Problem description: The listing that follows must be retyped exactly, without its pictures.
[Excerpted data — start]
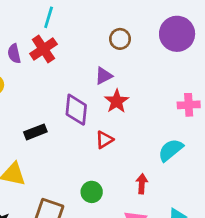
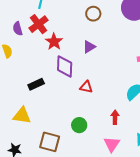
purple triangle: (104, 76) -> (89, 47), moved
red star: (117, 101) -> (54, 42), moved
red triangle: (104, 140) -> (86, 87), turned 48

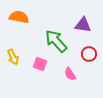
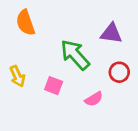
orange semicircle: (19, 17) -> (25, 23), turned -120
pink semicircle: (70, 74) -> (94, 99), turned -88

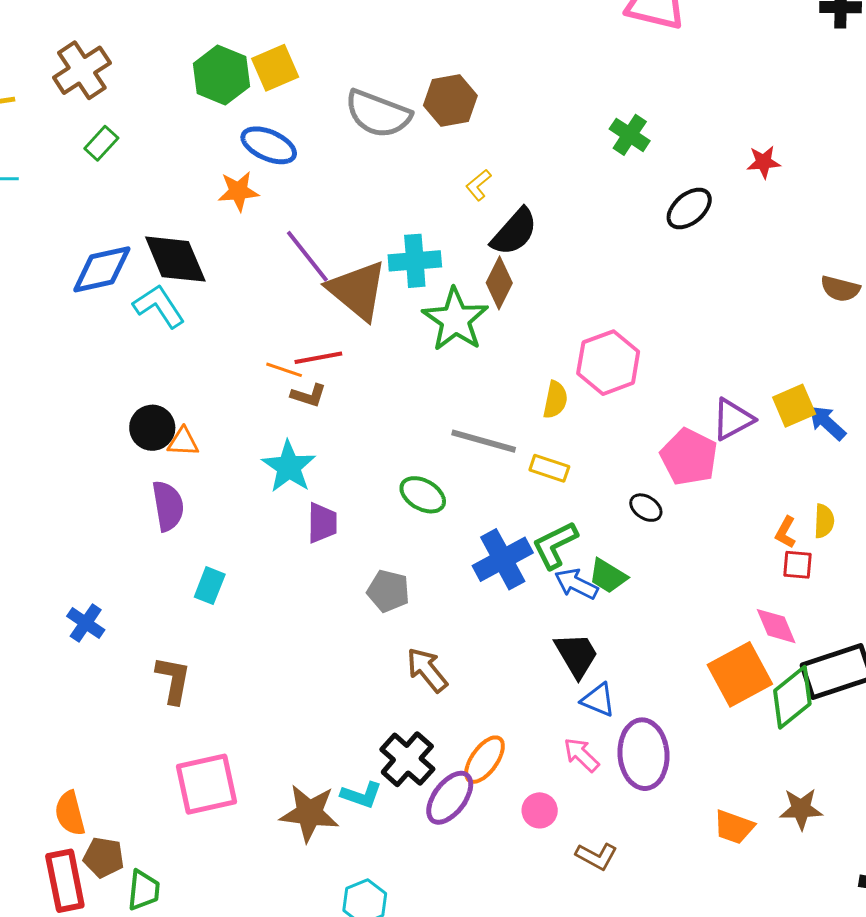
[Excerpted data — finish]
Response box:
purple triangle: (104, 76) -> (89, 47), moved
red star: (117, 101) -> (54, 42), moved
red triangle: (104, 140) -> (86, 87), turned 48

orange semicircle: (19, 17) -> (25, 23), turned -120
pink semicircle: (70, 74) -> (94, 99), turned -88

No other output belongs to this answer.